> [Dane wejściowe]
########
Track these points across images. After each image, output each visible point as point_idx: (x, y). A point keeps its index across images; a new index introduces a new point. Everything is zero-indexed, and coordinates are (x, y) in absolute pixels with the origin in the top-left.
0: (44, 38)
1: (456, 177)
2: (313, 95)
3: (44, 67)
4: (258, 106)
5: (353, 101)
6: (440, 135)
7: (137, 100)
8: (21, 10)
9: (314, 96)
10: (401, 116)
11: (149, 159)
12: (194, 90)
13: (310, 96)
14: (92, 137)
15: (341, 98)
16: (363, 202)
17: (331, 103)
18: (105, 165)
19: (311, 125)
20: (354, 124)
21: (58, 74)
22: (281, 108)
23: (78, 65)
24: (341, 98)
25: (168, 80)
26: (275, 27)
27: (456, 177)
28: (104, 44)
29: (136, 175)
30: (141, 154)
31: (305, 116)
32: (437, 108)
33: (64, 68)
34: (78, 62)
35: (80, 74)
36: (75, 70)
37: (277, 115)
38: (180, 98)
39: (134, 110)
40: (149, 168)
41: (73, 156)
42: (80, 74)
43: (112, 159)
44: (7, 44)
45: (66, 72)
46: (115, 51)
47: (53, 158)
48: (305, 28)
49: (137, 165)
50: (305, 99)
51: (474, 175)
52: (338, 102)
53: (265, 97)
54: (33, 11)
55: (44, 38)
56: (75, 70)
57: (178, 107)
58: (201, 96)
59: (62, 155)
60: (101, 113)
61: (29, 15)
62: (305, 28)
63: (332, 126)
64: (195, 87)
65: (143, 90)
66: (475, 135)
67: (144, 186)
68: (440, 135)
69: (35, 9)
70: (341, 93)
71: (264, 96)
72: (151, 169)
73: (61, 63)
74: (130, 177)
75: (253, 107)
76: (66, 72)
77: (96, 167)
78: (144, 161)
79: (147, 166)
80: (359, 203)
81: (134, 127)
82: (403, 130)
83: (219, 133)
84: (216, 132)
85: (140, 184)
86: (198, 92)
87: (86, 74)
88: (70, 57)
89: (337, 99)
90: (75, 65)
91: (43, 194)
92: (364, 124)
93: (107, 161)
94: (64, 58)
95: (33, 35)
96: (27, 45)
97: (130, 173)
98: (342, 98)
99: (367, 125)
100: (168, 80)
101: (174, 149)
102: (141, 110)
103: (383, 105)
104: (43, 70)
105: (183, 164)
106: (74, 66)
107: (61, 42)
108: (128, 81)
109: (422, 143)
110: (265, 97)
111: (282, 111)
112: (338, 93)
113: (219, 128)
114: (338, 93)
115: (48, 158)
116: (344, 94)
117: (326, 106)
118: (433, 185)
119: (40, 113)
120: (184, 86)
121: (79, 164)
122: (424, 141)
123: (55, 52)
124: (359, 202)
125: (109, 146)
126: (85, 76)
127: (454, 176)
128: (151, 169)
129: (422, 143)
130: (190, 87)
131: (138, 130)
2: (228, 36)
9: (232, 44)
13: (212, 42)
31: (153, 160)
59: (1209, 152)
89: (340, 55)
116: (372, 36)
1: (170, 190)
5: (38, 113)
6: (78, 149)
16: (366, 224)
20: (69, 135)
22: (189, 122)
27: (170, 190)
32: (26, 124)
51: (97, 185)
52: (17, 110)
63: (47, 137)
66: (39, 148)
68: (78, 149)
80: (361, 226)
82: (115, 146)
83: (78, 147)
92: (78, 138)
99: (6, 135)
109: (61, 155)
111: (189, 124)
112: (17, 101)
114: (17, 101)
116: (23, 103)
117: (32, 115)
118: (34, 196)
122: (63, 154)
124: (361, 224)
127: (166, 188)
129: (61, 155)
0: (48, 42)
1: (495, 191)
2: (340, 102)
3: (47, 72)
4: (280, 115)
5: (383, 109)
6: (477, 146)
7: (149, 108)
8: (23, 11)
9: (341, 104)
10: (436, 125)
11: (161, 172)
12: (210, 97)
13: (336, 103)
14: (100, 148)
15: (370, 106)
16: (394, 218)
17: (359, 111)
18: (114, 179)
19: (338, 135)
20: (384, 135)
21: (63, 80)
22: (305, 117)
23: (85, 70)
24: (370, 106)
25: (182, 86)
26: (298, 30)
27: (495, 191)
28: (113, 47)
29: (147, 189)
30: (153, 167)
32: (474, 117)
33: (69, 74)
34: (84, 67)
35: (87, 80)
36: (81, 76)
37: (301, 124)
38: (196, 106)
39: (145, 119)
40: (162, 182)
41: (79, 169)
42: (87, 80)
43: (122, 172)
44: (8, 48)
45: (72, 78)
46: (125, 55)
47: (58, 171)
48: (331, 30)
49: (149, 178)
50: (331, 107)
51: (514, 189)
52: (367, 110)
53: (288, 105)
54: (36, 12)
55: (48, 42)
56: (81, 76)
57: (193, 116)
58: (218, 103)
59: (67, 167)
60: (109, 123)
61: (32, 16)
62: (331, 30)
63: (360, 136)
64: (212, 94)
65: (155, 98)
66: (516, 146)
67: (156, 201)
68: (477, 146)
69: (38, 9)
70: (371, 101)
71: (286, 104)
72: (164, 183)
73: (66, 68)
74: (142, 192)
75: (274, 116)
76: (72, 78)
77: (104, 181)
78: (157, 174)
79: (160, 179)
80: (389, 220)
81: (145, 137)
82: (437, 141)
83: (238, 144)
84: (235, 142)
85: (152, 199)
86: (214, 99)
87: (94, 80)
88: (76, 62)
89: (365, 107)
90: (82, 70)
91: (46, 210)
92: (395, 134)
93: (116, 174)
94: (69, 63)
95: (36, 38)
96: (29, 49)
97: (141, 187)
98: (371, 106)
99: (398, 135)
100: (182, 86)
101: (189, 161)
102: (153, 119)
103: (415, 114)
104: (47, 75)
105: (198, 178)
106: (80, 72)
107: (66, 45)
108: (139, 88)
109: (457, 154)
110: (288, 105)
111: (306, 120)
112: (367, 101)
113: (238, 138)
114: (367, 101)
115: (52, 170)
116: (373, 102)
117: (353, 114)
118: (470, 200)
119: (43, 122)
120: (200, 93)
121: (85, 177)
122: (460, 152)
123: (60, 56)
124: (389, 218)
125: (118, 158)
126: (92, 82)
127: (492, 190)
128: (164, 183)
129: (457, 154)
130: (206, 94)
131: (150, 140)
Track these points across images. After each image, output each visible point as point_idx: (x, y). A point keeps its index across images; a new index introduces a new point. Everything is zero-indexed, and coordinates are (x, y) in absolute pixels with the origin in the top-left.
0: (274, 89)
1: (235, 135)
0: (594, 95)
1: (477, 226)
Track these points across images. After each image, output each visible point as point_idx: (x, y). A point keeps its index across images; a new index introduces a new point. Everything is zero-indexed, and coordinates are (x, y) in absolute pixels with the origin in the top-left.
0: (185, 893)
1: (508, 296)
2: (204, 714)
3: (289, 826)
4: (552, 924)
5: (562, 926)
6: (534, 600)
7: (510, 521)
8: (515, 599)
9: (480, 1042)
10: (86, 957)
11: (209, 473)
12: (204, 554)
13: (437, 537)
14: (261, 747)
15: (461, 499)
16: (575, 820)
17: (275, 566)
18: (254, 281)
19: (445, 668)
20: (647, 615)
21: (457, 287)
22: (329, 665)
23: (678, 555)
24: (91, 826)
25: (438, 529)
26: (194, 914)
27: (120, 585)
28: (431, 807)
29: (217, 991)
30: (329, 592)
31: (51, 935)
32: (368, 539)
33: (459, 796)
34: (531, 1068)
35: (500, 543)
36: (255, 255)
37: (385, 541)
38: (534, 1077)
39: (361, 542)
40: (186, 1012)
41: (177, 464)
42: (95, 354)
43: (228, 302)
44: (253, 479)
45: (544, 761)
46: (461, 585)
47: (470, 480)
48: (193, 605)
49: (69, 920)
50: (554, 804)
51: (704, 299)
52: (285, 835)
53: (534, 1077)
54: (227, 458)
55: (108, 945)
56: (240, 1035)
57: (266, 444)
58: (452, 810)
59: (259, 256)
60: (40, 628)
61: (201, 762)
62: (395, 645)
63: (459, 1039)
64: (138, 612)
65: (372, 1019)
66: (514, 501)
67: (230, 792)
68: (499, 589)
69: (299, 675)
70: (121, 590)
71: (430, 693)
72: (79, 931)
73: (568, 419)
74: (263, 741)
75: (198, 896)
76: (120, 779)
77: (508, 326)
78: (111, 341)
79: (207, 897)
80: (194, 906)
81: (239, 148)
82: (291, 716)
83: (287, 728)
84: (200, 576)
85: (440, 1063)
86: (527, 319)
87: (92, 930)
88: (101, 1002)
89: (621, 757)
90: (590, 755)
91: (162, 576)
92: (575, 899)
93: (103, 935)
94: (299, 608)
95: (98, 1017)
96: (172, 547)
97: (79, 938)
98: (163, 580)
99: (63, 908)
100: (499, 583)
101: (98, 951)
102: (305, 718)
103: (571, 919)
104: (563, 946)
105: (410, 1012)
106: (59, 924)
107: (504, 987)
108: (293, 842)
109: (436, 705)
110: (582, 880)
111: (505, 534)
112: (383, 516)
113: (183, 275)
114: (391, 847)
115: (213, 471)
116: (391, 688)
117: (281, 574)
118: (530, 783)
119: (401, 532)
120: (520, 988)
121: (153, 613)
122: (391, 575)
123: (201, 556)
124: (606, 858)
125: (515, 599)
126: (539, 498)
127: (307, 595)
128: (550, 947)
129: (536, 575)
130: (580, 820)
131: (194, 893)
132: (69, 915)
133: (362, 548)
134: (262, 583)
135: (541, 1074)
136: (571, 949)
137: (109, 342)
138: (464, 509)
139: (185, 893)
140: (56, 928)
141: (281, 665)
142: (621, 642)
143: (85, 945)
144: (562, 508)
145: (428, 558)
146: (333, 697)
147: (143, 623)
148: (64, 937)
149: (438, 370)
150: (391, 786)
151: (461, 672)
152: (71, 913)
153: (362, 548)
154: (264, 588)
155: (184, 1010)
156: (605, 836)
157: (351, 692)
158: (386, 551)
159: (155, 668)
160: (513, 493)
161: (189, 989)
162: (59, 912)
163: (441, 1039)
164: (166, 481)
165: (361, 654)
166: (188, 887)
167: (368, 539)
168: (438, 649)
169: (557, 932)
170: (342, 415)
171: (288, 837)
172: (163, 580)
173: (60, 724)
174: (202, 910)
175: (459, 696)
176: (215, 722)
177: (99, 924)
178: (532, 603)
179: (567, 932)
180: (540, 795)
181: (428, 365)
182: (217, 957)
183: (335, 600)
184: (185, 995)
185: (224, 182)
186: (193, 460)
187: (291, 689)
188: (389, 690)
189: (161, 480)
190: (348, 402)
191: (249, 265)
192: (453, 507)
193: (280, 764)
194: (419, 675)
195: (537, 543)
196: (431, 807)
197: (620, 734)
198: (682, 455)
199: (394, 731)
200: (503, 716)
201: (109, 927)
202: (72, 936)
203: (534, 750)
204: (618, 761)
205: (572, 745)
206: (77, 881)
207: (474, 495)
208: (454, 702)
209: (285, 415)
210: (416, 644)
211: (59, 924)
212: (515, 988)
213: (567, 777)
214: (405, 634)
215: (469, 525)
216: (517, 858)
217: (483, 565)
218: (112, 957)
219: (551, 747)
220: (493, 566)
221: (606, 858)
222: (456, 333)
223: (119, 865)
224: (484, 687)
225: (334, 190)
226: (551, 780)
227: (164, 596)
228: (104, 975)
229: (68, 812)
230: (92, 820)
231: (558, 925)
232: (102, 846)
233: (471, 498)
########
> [Twoje zadanie] Zamień "top-left" na "upper-left" w pozycjach od pierwszego wiersza aż do wiersza z "45: (66, 72)" włącznie, a potem przepisz te wiersze, resztę zostawiając bez zmian.

> [Odpowiedź]
Track these points across images. After each image, output each visible point as point_idx: (x, y). A point keeps its index across images; a new index introduces a new point. Everything is zero-indexed, and coordinates are (x, y) in absolute pixels with the origin in the upper-left.
0: (44, 38)
1: (456, 177)
2: (313, 95)
3: (44, 67)
4: (258, 106)
5: (353, 101)
6: (440, 135)
7: (137, 100)
8: (21, 10)
9: (314, 96)
10: (401, 116)
11: (149, 159)
12: (194, 90)
13: (310, 96)
14: (92, 137)
15: (341, 98)
16: (363, 202)
17: (331, 103)
18: (105, 165)
19: (311, 125)
20: (354, 124)
21: (58, 74)
22: (281, 108)
23: (78, 65)
24: (341, 98)
25: (168, 80)
26: (275, 27)
27: (456, 177)
28: (104, 44)
29: (136, 175)
30: (141, 154)
31: (305, 116)
32: (437, 108)
33: (64, 68)
34: (78, 62)
35: (80, 74)
36: (75, 70)
37: (277, 115)
38: (180, 98)
39: (134, 110)
40: (149, 168)
41: (73, 156)
42: (80, 74)
43: (112, 159)
44: (7, 44)
45: (66, 72)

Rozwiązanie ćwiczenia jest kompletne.